#### Material provided ####

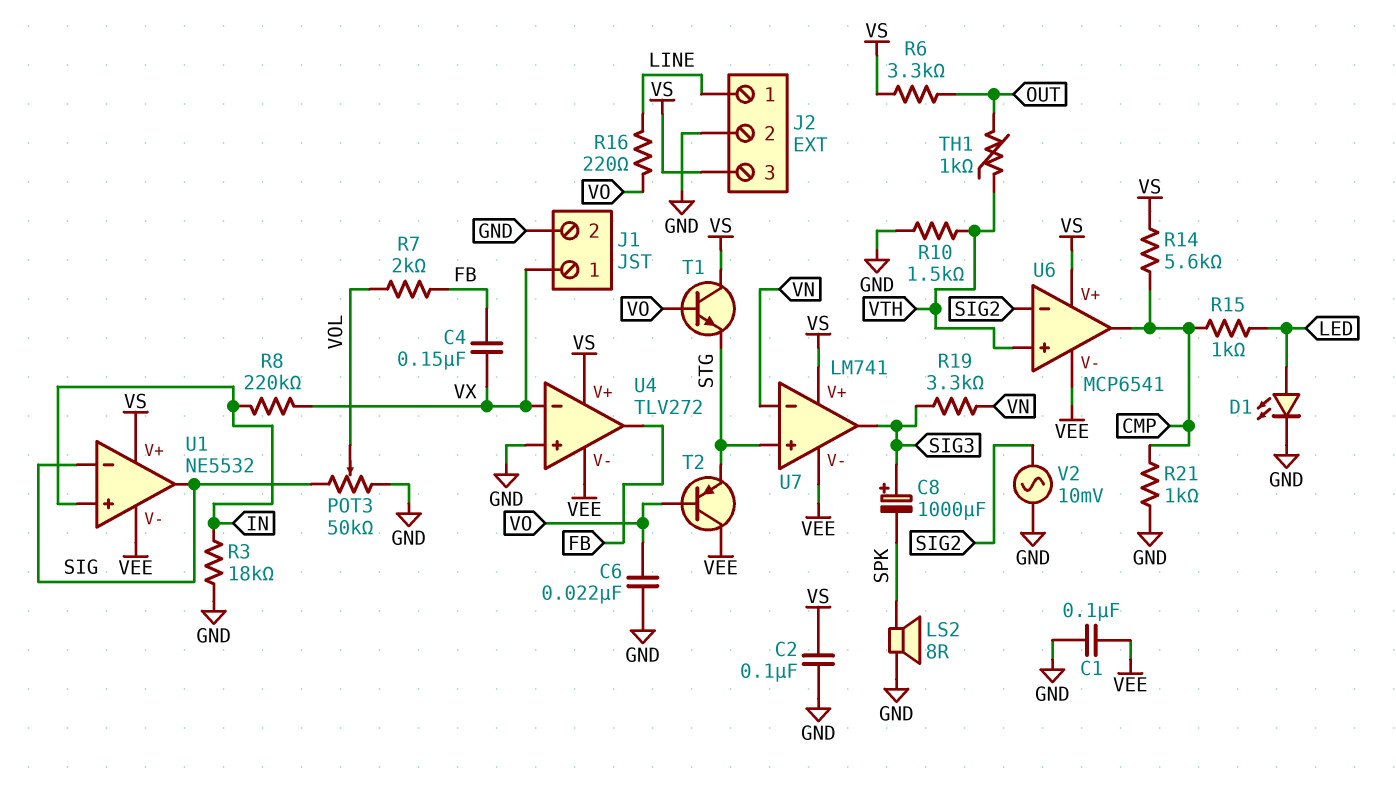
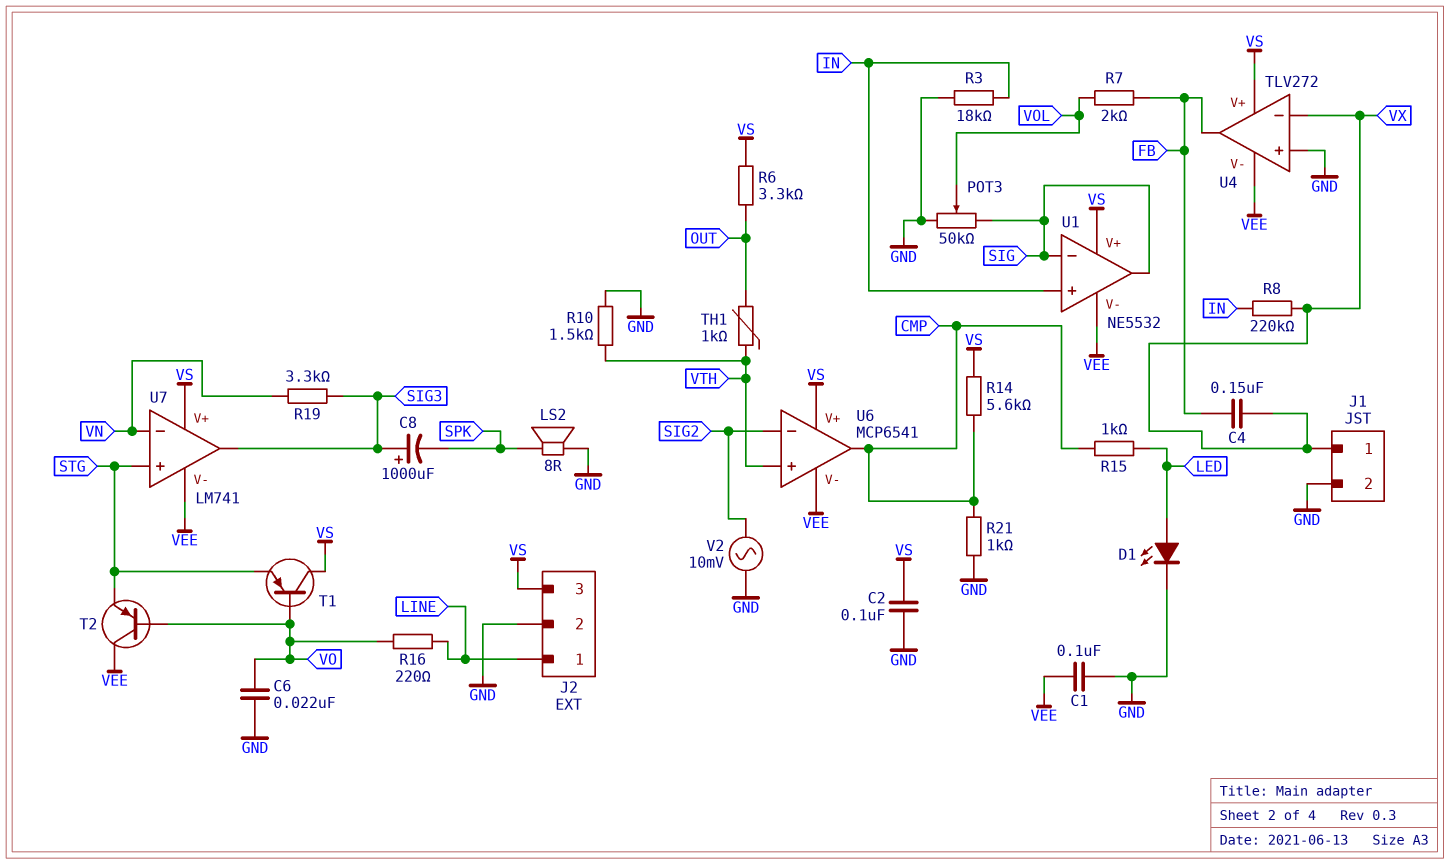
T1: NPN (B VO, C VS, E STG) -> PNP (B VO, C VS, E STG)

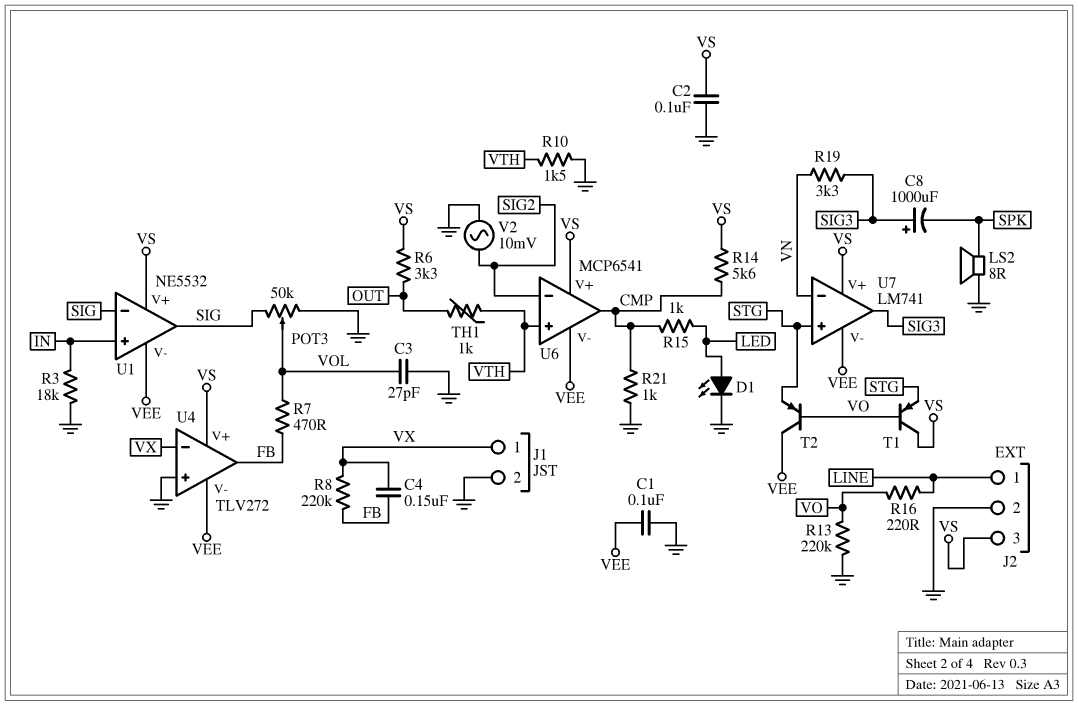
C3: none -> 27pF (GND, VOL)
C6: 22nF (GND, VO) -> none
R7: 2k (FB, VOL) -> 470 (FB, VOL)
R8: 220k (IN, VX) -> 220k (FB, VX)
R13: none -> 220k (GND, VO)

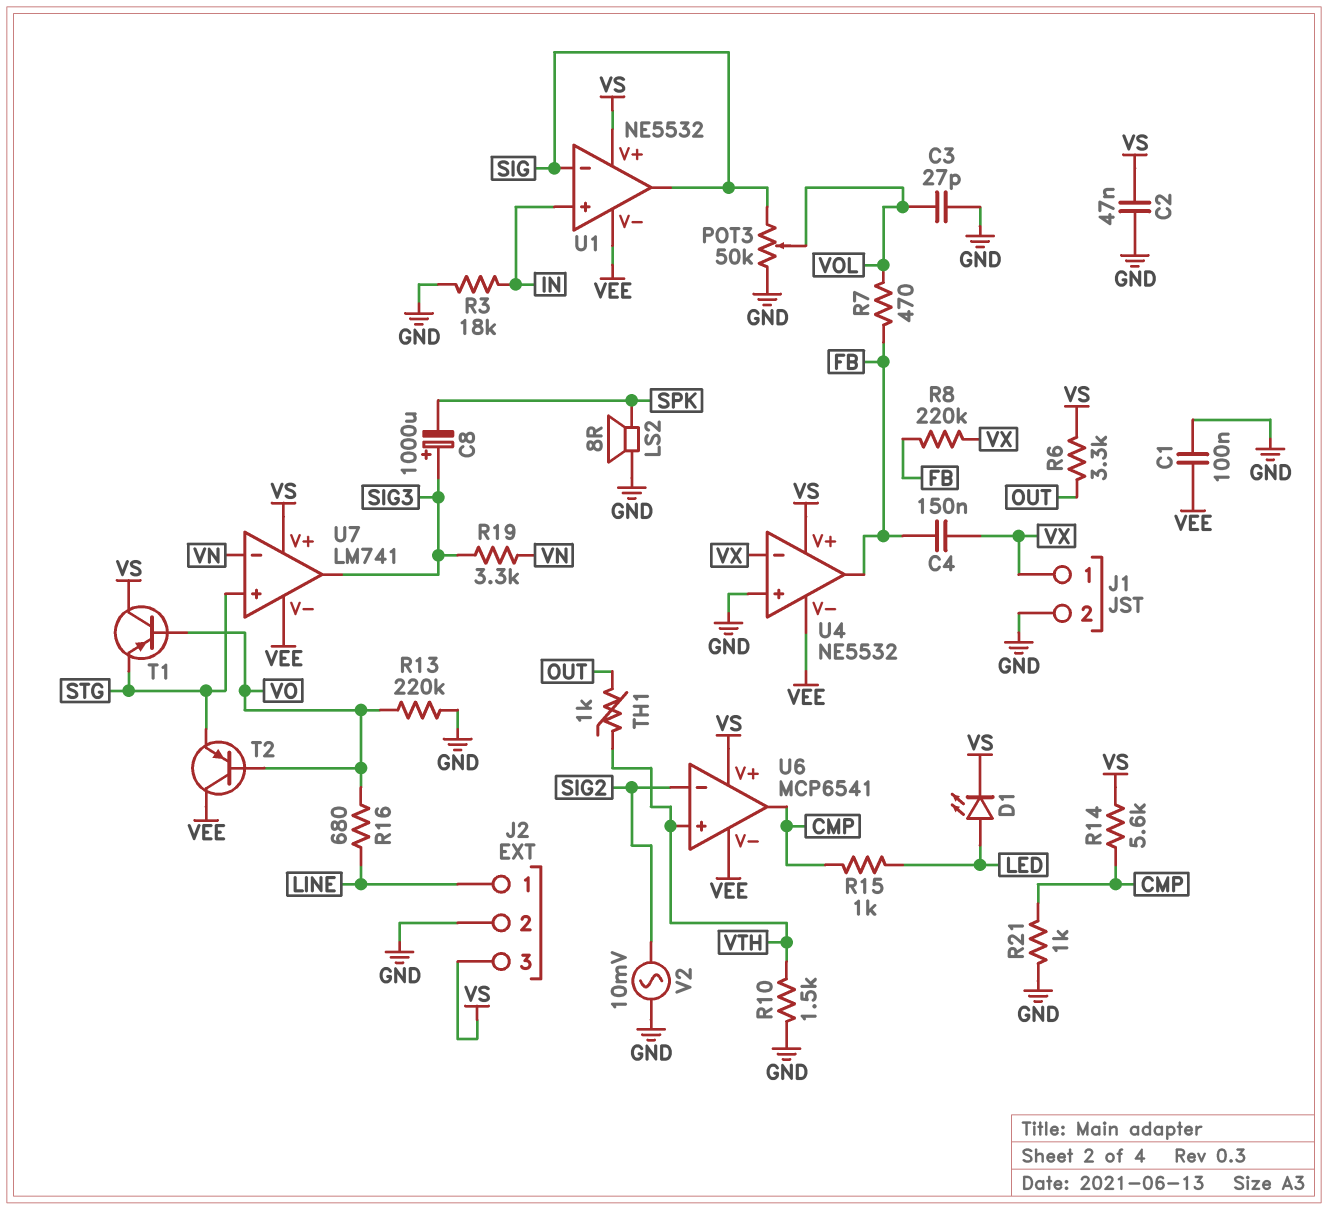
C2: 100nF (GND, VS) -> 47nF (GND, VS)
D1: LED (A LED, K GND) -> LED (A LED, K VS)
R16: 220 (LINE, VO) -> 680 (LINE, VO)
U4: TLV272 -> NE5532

####

Work instructions: Copy out the records above in full, exactly as written, but not the pictures.

Response to this exercise:
T1: NPN (B VO, C VS, E STG) -> PNP (B VO, C VS, E STG)

C3: none -> 27pF (GND, VOL)
C6: 22nF (GND, VO) -> none
R7: 2k (FB, VOL) -> 470 (FB, VOL)
R8: 220k (IN, VX) -> 220k (FB, VX)
R13: none -> 220k (GND, VO)

C2: 100nF (GND, VS) -> 47nF (GND, VS)
D1: LED (A LED, K GND) -> LED (A LED, K VS)
R16: 220 (LINE, VO) -> 680 (LINE, VO)
U4: TLV272 -> NE5532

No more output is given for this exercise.